→ Exercise requirements
In the data below, how many lines include the string "SENS"? Give only the number.

→ Extracted records
*** Begin section ***

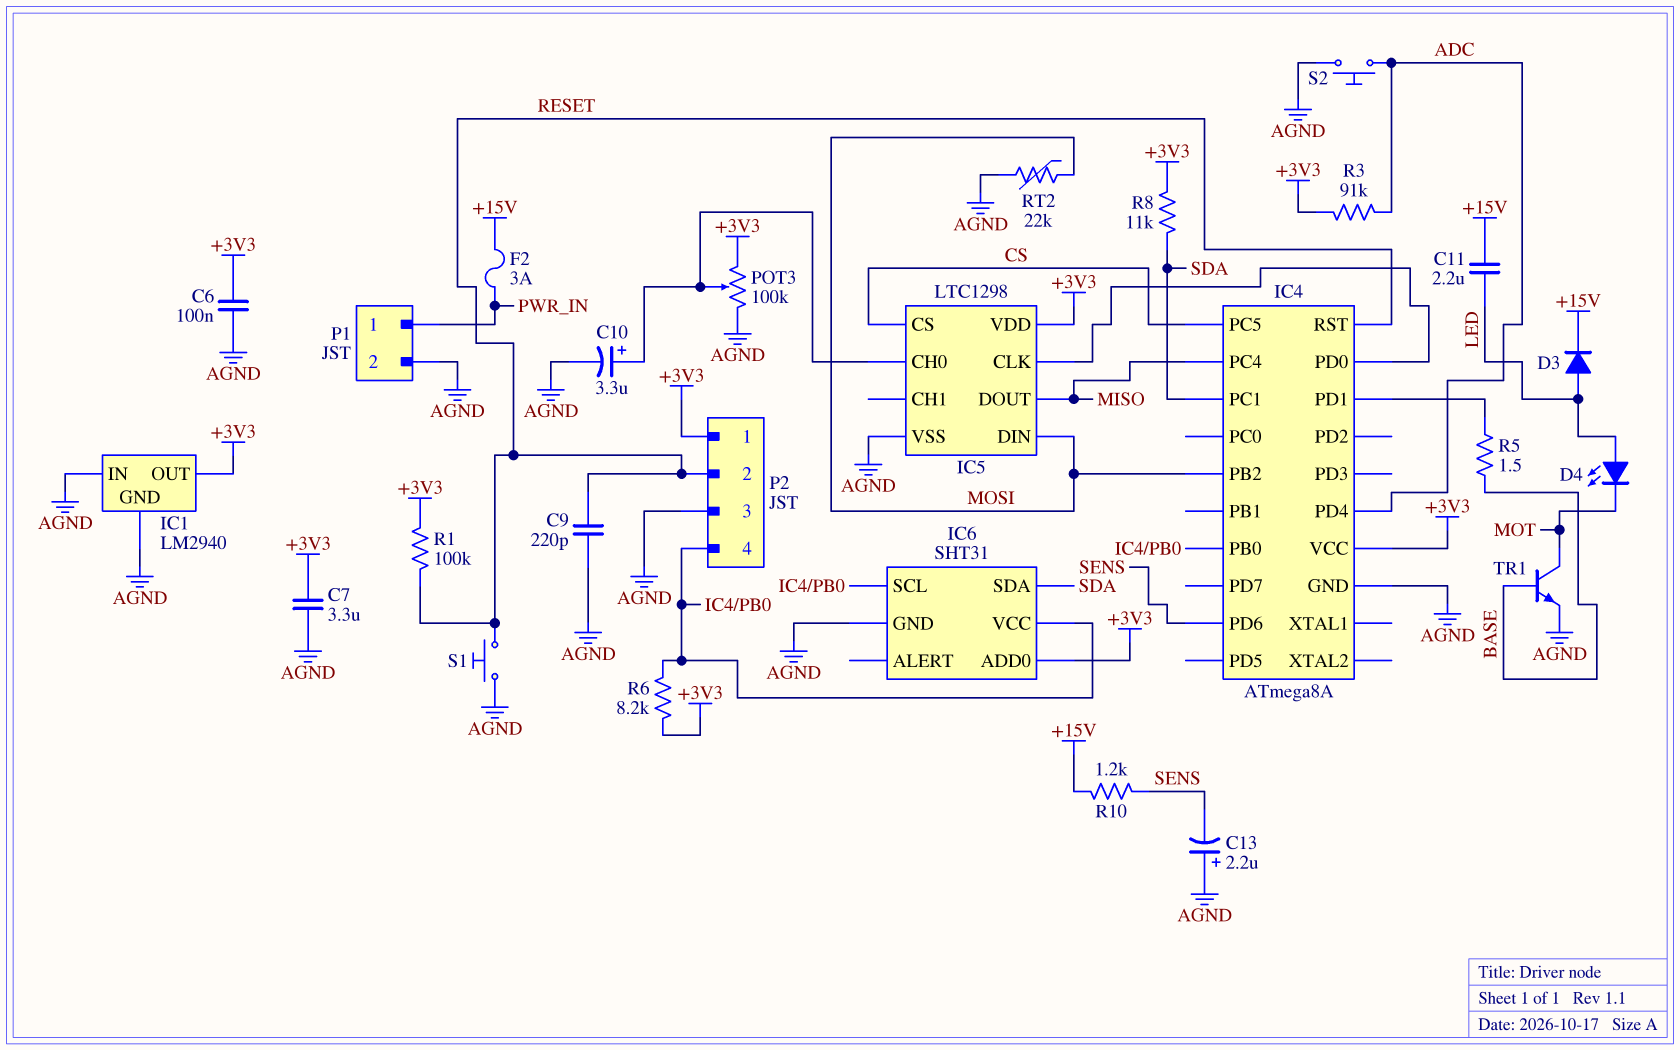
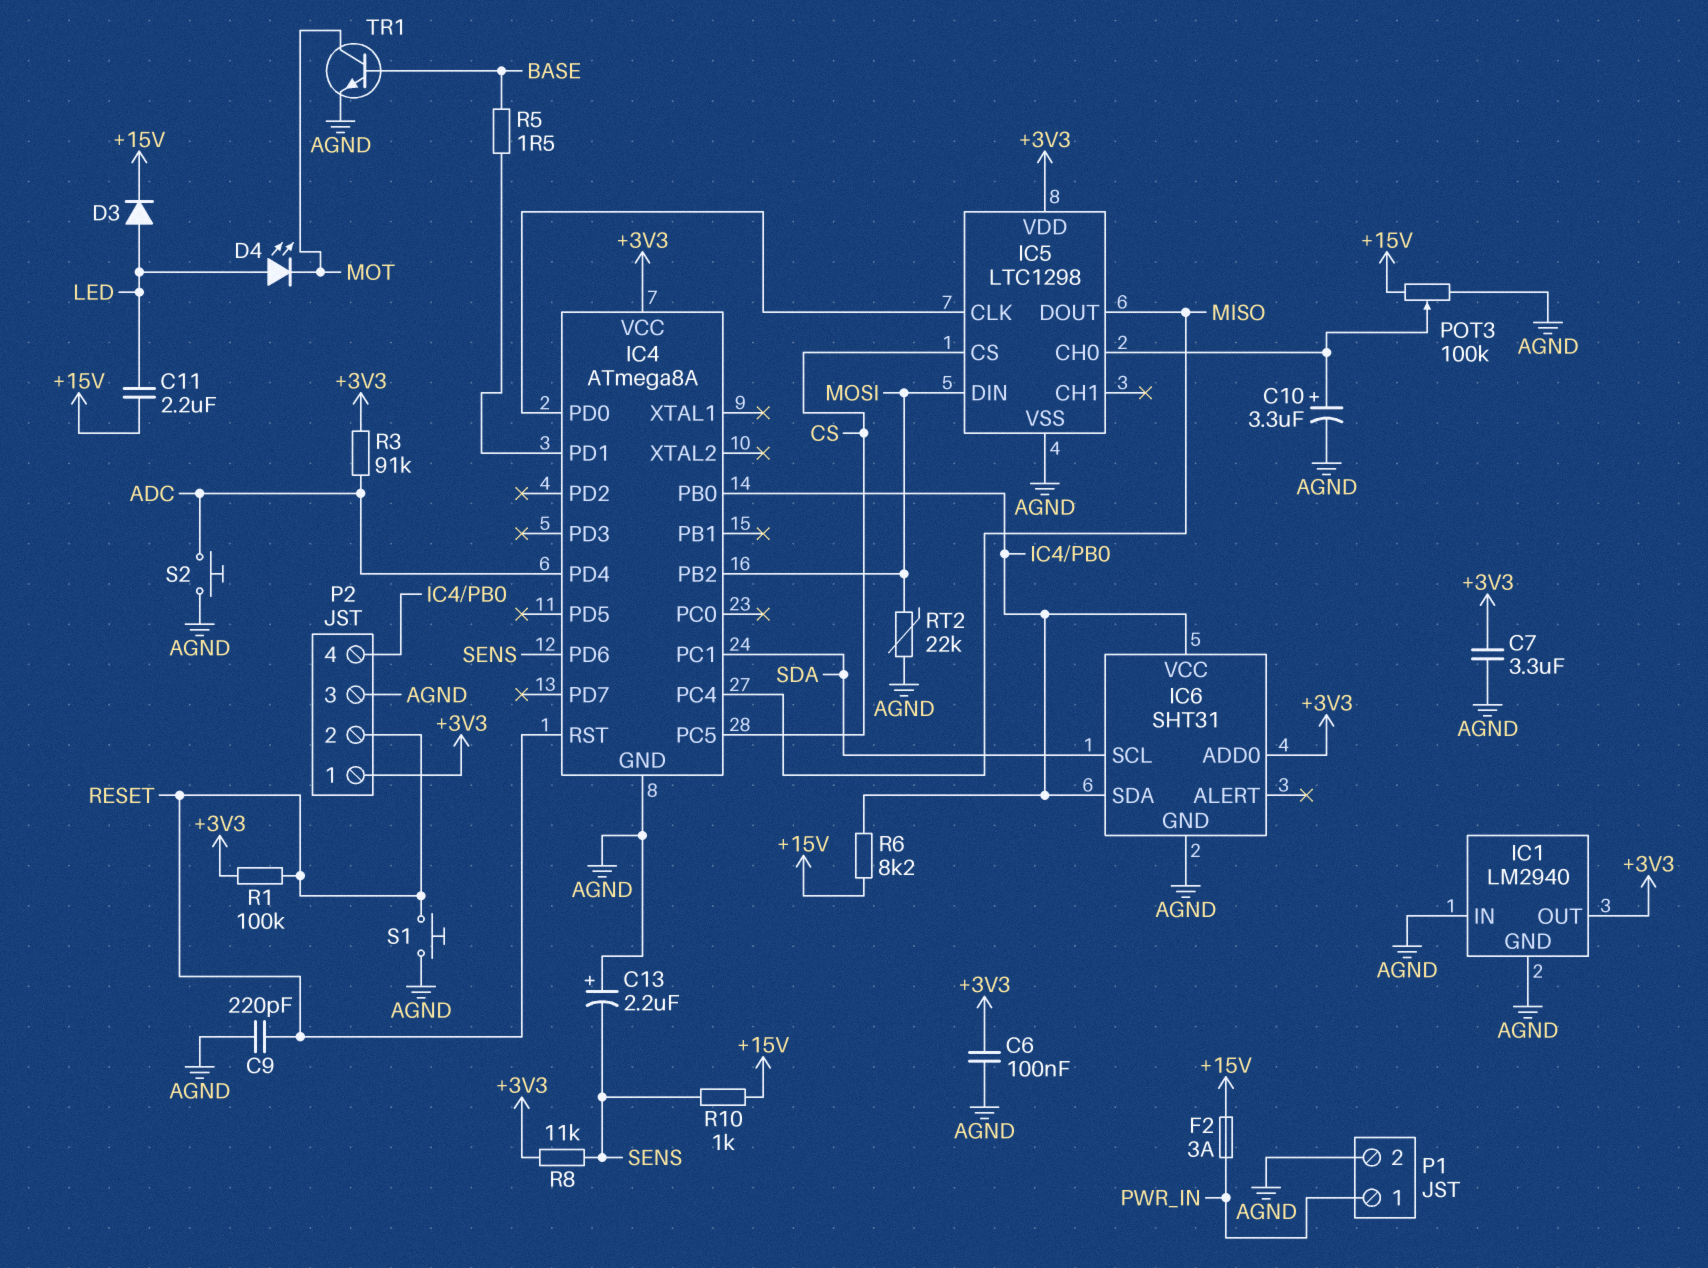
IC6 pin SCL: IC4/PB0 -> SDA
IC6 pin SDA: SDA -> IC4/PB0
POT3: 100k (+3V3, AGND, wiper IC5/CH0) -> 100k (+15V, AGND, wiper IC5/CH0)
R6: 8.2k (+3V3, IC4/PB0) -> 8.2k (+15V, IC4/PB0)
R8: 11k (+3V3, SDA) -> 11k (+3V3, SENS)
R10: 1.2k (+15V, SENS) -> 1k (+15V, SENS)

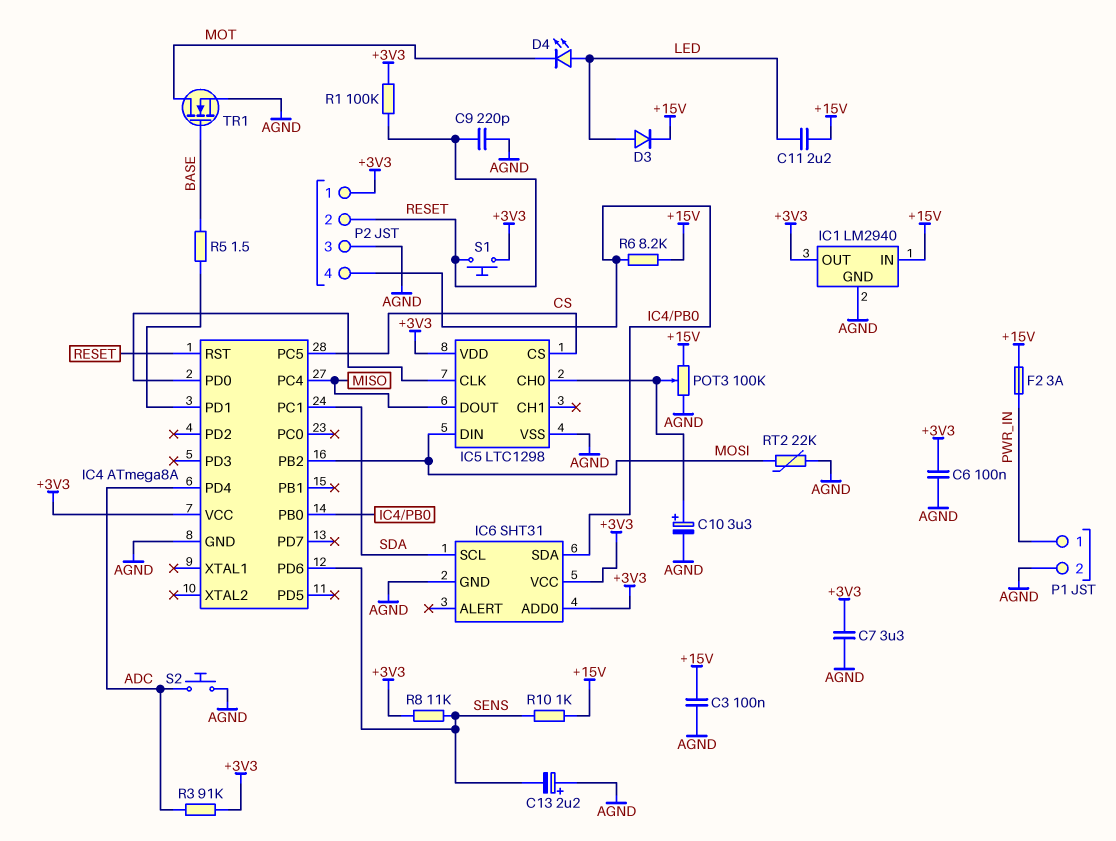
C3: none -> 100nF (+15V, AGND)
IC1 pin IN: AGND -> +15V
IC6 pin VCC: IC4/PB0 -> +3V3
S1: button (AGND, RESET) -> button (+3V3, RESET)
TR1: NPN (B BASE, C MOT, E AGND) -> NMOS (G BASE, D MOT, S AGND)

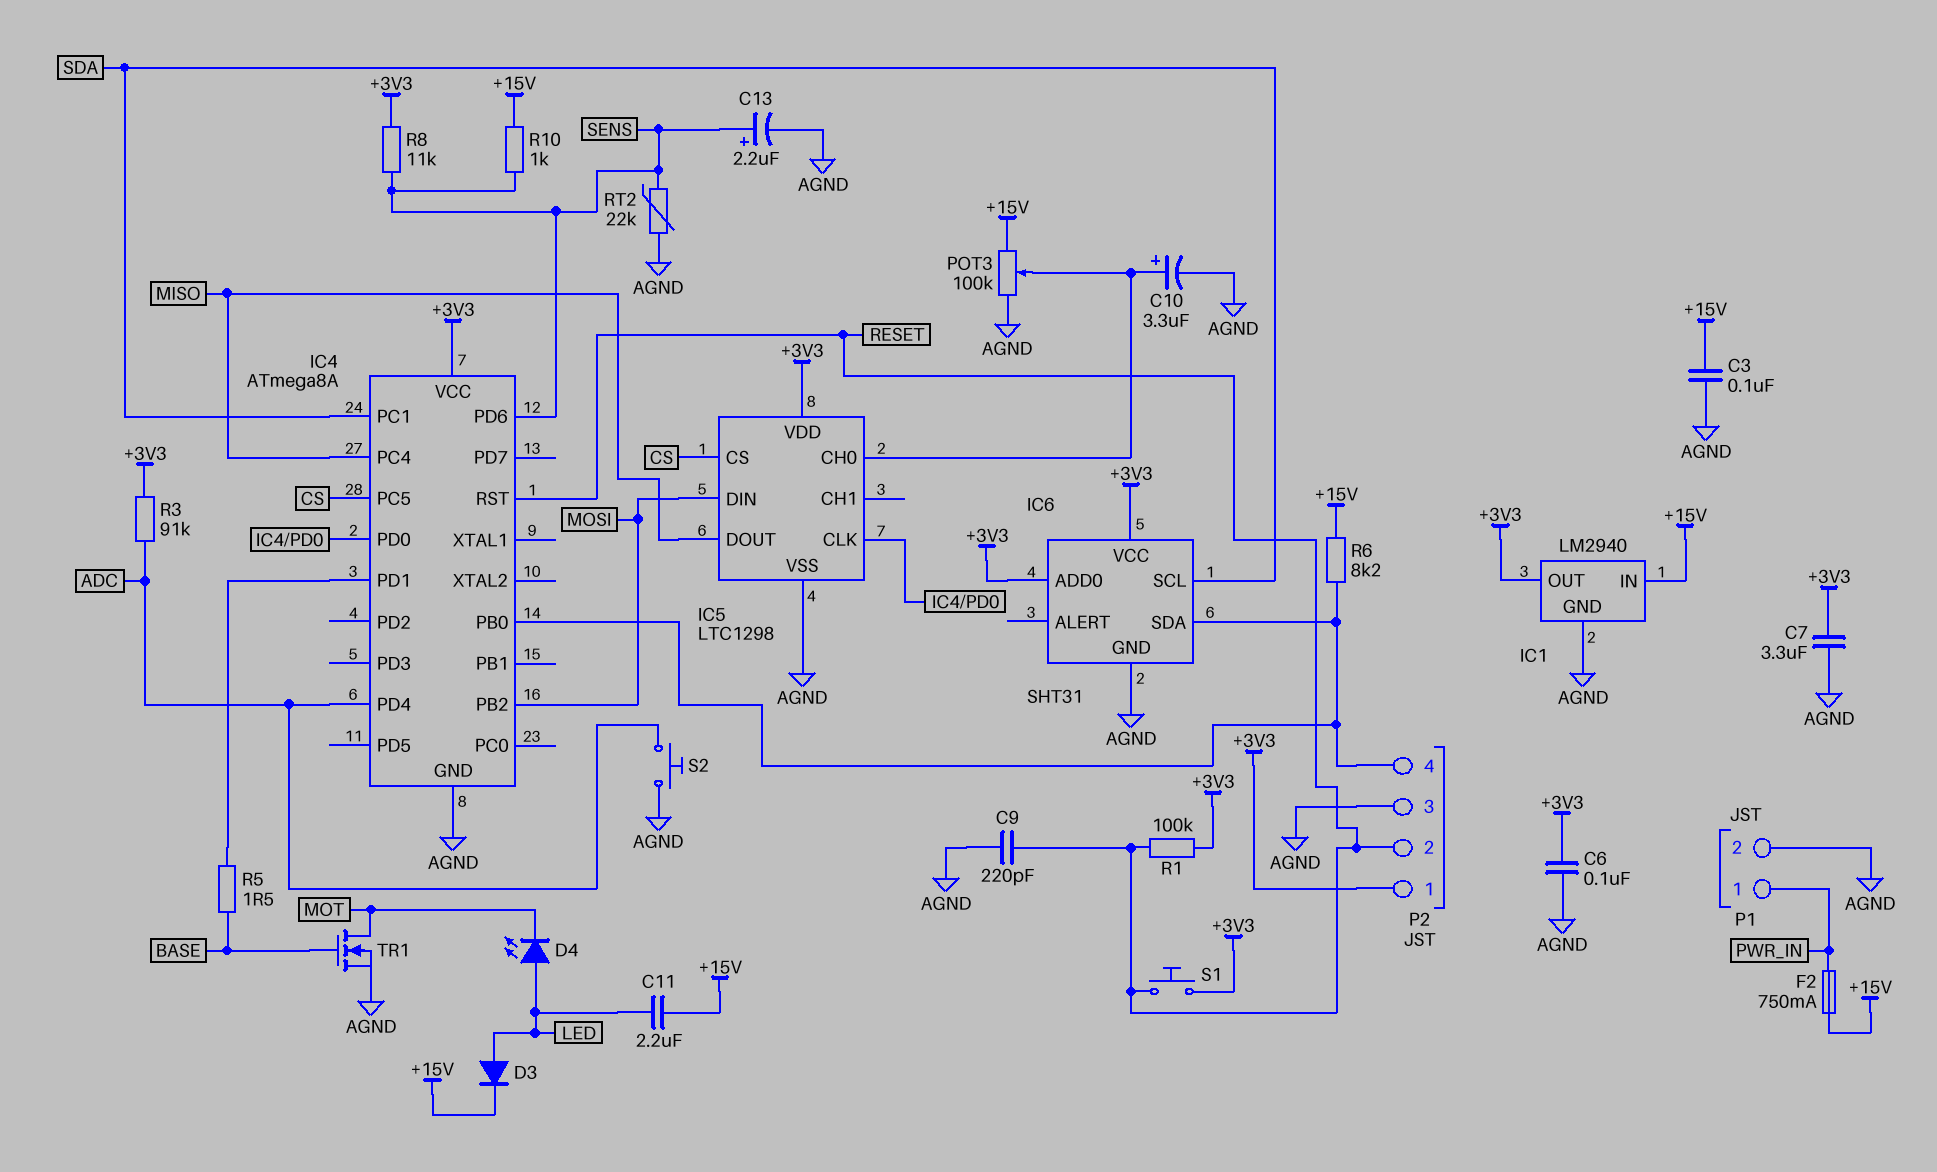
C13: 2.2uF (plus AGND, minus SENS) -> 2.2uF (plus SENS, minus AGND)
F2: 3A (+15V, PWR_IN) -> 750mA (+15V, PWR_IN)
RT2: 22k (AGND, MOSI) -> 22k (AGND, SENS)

*** End section ***

→ Exercise output
4